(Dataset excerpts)
>>>

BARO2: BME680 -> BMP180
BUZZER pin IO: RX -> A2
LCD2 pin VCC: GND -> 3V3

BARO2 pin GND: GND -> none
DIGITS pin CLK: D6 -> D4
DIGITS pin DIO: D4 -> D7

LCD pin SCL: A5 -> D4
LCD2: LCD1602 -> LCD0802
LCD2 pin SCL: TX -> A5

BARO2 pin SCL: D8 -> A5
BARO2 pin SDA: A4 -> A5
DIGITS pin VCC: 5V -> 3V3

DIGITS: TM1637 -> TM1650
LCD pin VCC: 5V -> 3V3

<<<
>>>

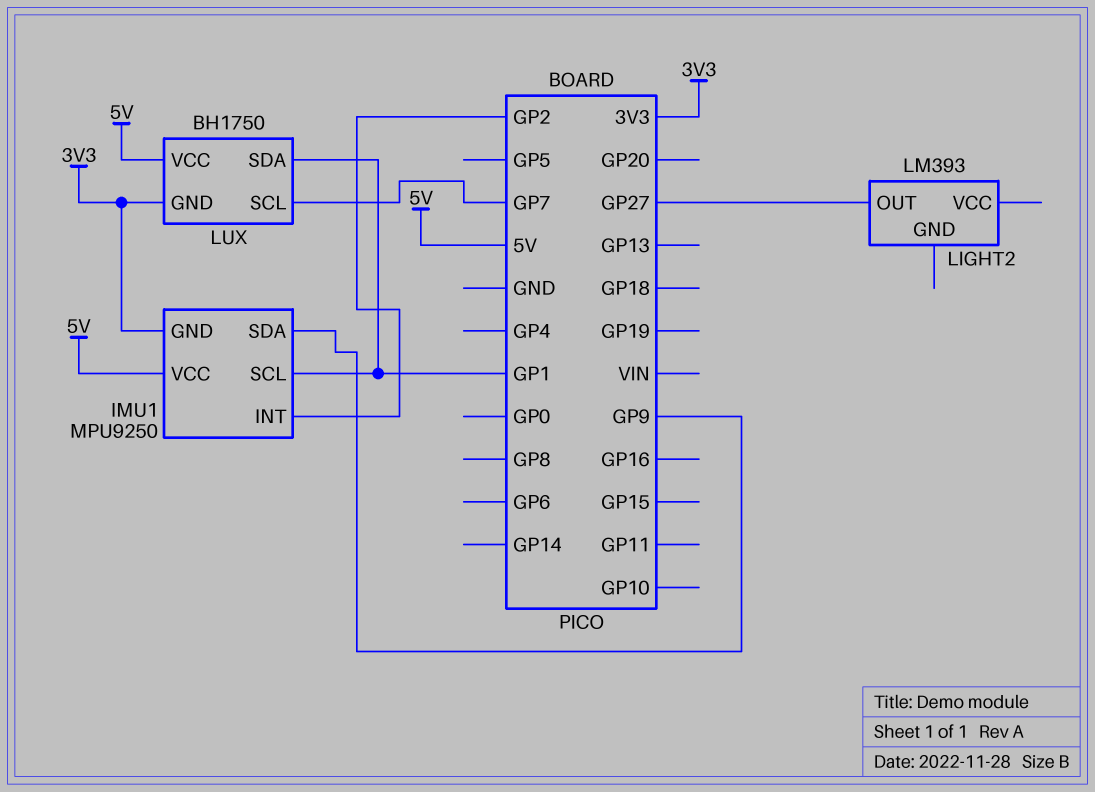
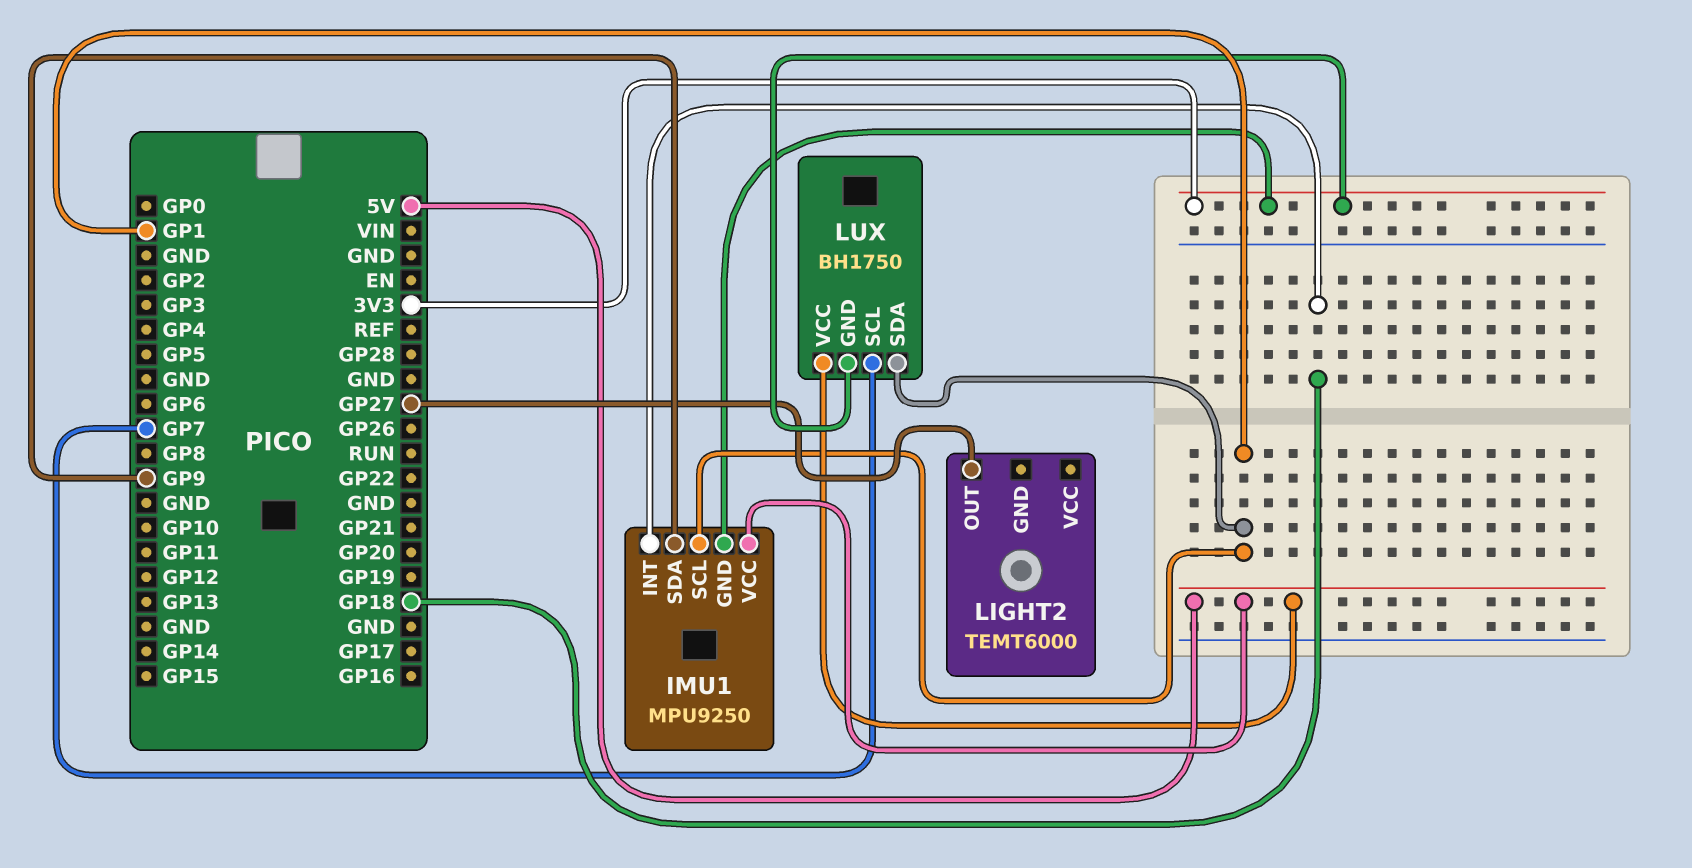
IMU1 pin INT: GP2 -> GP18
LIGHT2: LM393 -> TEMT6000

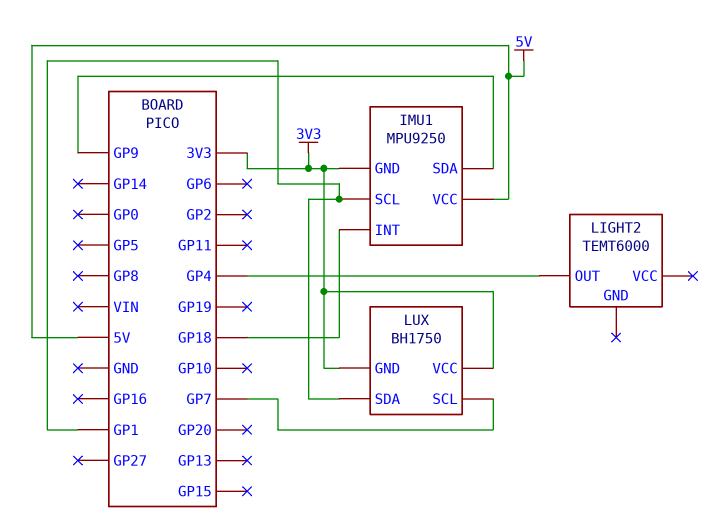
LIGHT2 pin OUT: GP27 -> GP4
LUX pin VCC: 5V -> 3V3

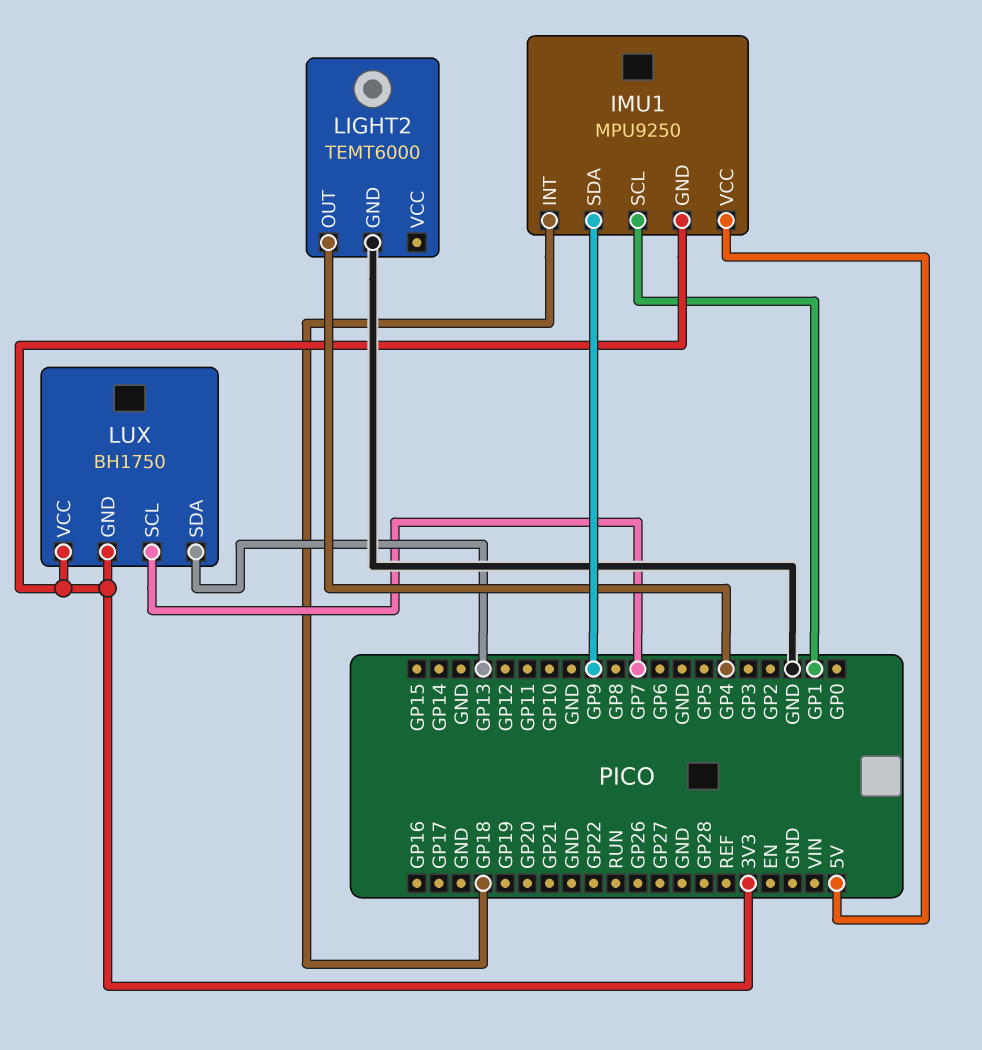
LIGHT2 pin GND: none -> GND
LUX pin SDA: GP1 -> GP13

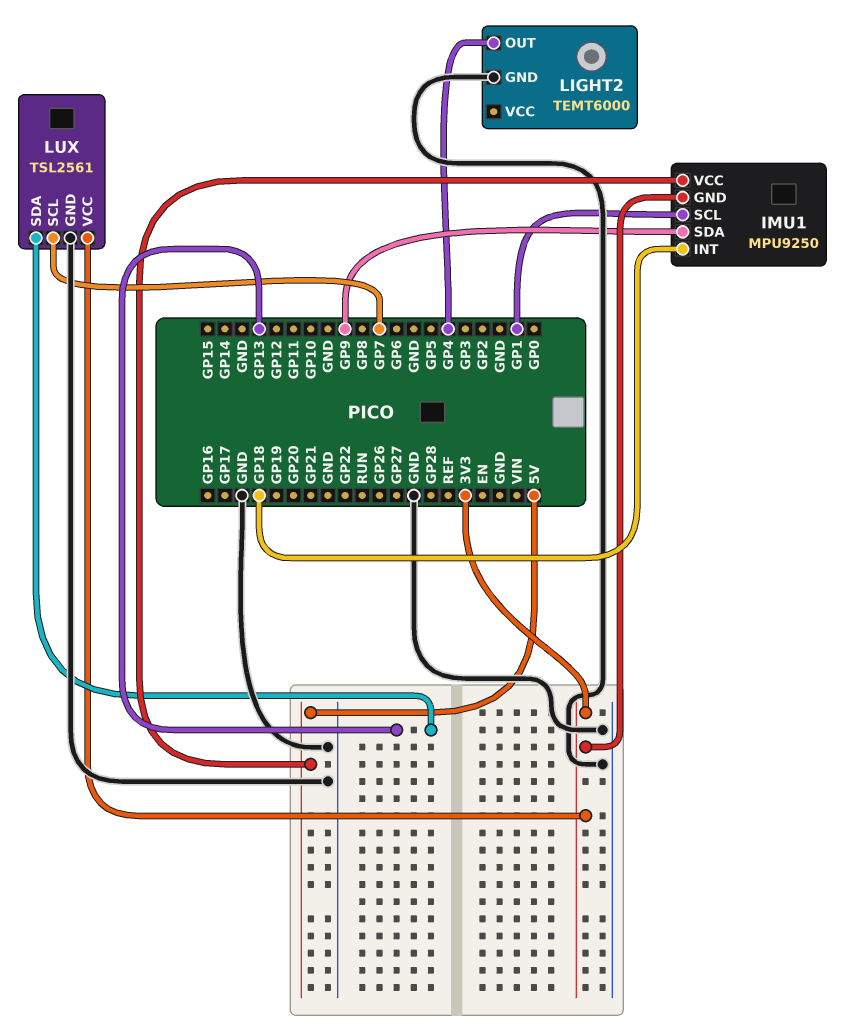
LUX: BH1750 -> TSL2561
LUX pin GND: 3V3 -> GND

<<<

**About this task**
Would you print, exactly as written, every line above from the one holding "BARO2: BME680 -> BMP180" through the one holding "LCD pin VCC: 5V -> 3V3", with both included and no other lines?

**Task answer**
BARO2: BME680 -> BMP180
BUZZER pin IO: RX -> A2
LCD2 pin VCC: GND -> 3V3

BARO2 pin GND: GND -> none
DIGITS pin CLK: D6 -> D4
DIGITS pin DIO: D4 -> D7

LCD pin SCL: A5 -> D4
LCD2: LCD1602 -> LCD0802
LCD2 pin SCL: TX -> A5

BARO2 pin SCL: D8 -> A5
BARO2 pin SDA: A4 -> A5
DIGITS pin VCC: 5V -> 3V3

DIGITS: TM1637 -> TM1650
LCD pin VCC: 5V -> 3V3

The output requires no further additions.